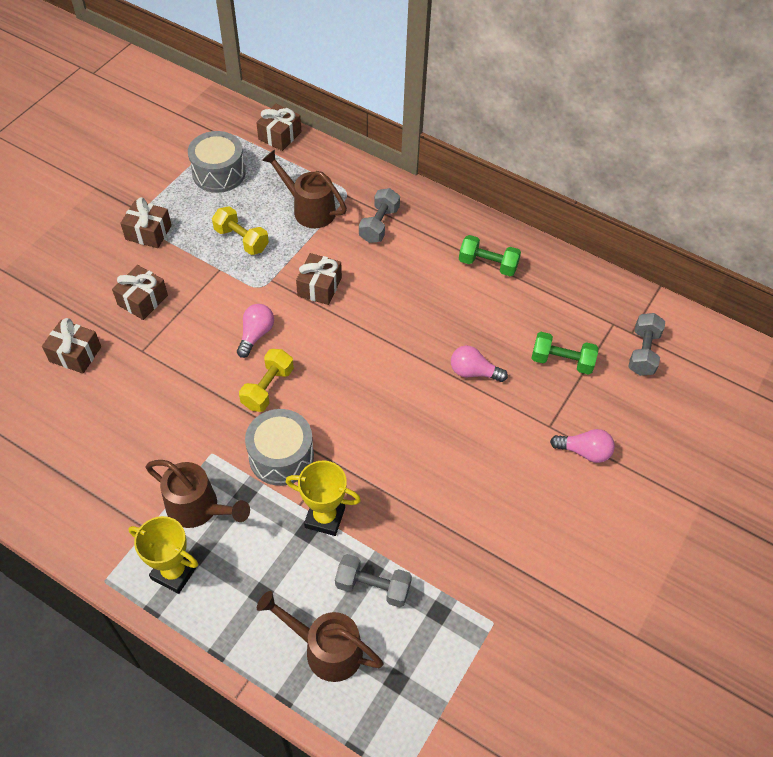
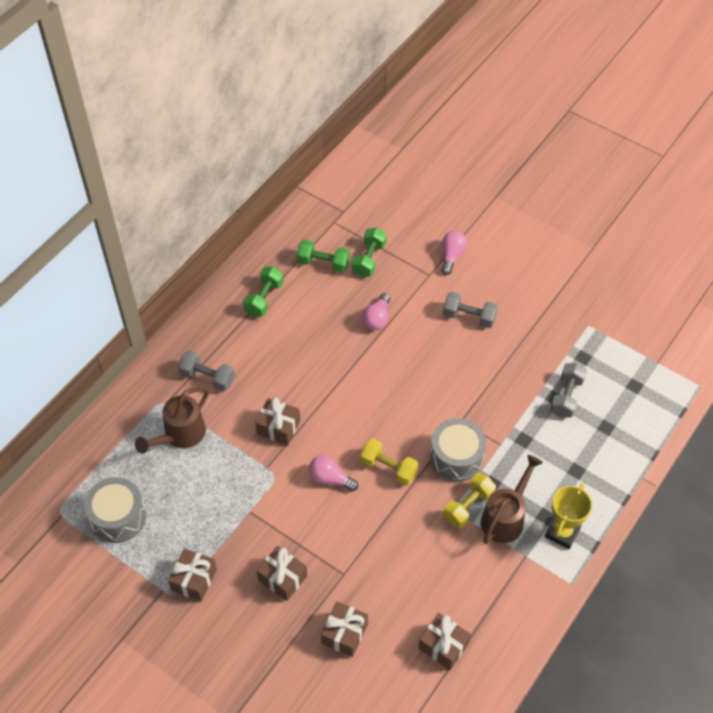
camera: 85 degrees left, 0 degrees up
(241, 240) = (213, 493): yellow dumbbell -> yellow dumbbell (468, 506)
(280, 136) = (71, 461): brown gift -> brown gift (443, 645)
(325, 517) = (511, 427): yellow trophy -> none
(325, 648) = (615, 428): brown watering can -> none
(547, 316) = (323, 263): none -> green dumbbell
(643, 352) = (363, 208): grey dumbbell -> grey dumbbell (469, 317)

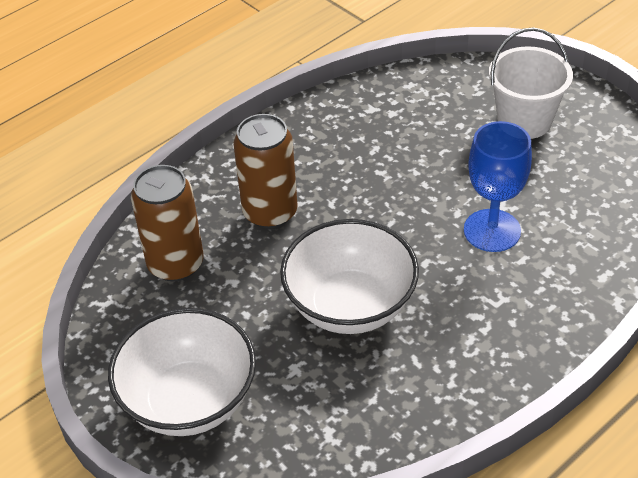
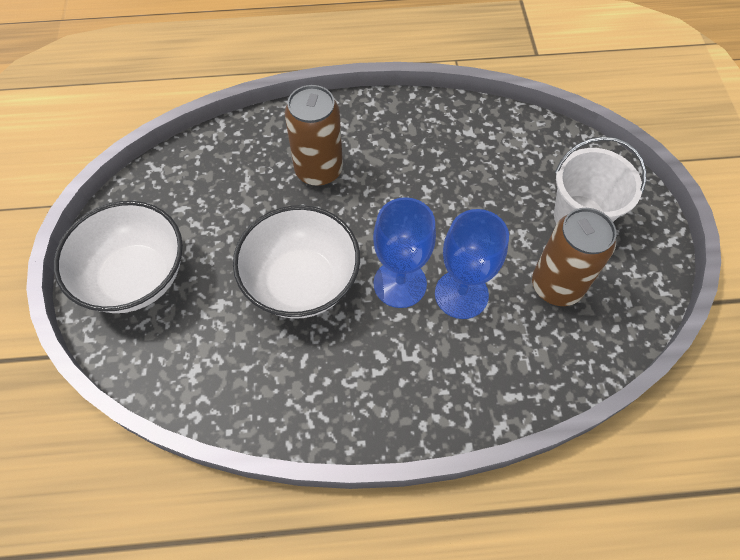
camera: 35 degrees right, 15 degrees up
(175, 264) = (222, 169): brown can -> brown can (556, 286)
(435, 254) = (400, 283): none -> blue goblet

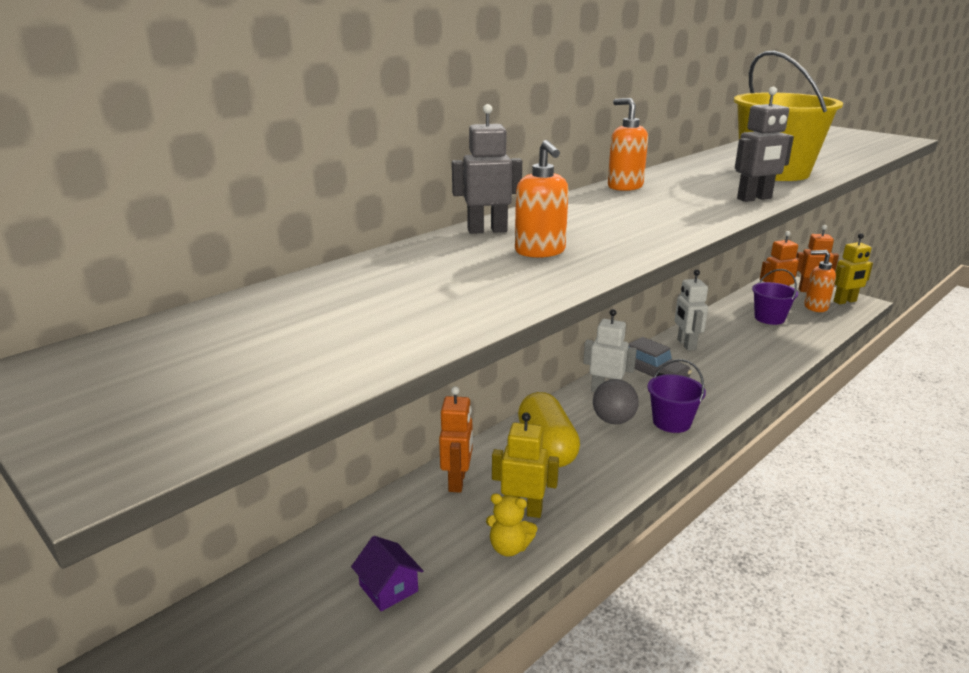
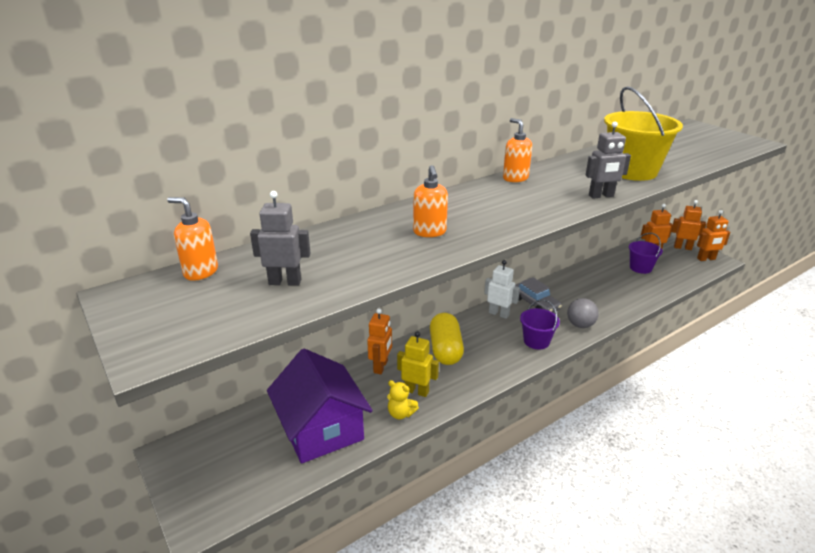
camera: 10 degrees right, 5 degrees up
(388, 588) = (321, 429): purple house -> purple house, size x2.49
(487, 230) = (404, 211): grey robot -> grey robot (285, 282)
(613, 420) = (496, 336): grey ball -> grey ball (580, 325)
(686, 344) = (569, 283): white robot -> none
(815, 307) = (680, 262): orange soap dispenser -> orange soap dispenser (200, 272)
(845, 301) = (706, 259): yellow robot -> orange robot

━━━━━━━━━━━━━━━━

WORK INSTRUCTION: Give the number of lines in the listing that hold the string "grey", and supply nothing further.

RESULT OF THIS EXERCISE: 3